---- Data records

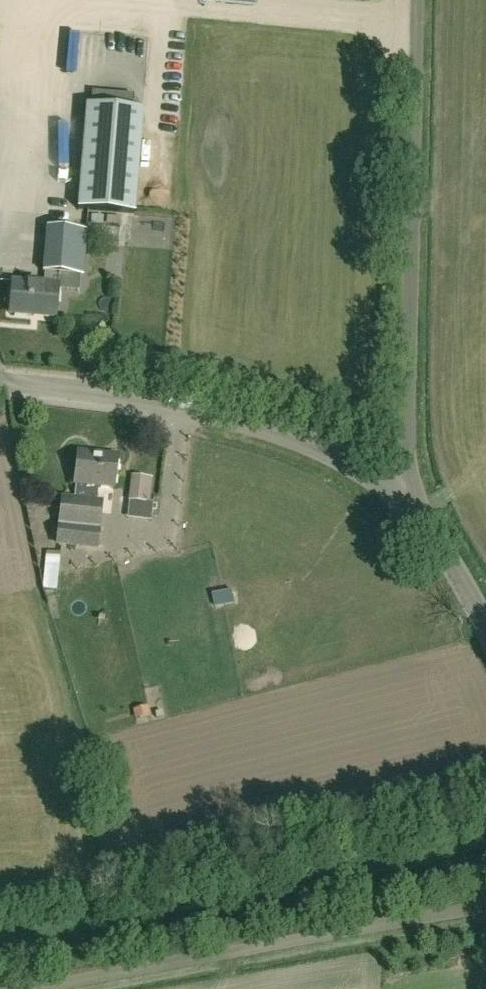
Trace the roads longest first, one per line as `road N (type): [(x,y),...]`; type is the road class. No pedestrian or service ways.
road 1 (unclassified): [(395,495),(407,457),(417,0)]
road 2 (unclassified): [(35,988),(485,907)]
road 3 (unclassified): [(395,495),(317,447),(245,422),(153,401),(0,384)]
road 4 (unclassified): [(485,628),(435,539),(395,495)]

--------

Exercise =>
Word for word, set down every record, keeping the images out.

Written answer =>
Trace the roads longest first, one per line as `road N (type): [(x,y),...]`; type is the road class. No pedestrian or service ways.
road 1 (unclassified): [(395,495),(407,457),(417,0)]
road 2 (unclassified): [(35,988),(485,907)]
road 3 (unclassified): [(395,495),(317,447),(245,422),(153,401),(0,384)]
road 4 (unclassified): [(485,628),(435,539),(395,495)]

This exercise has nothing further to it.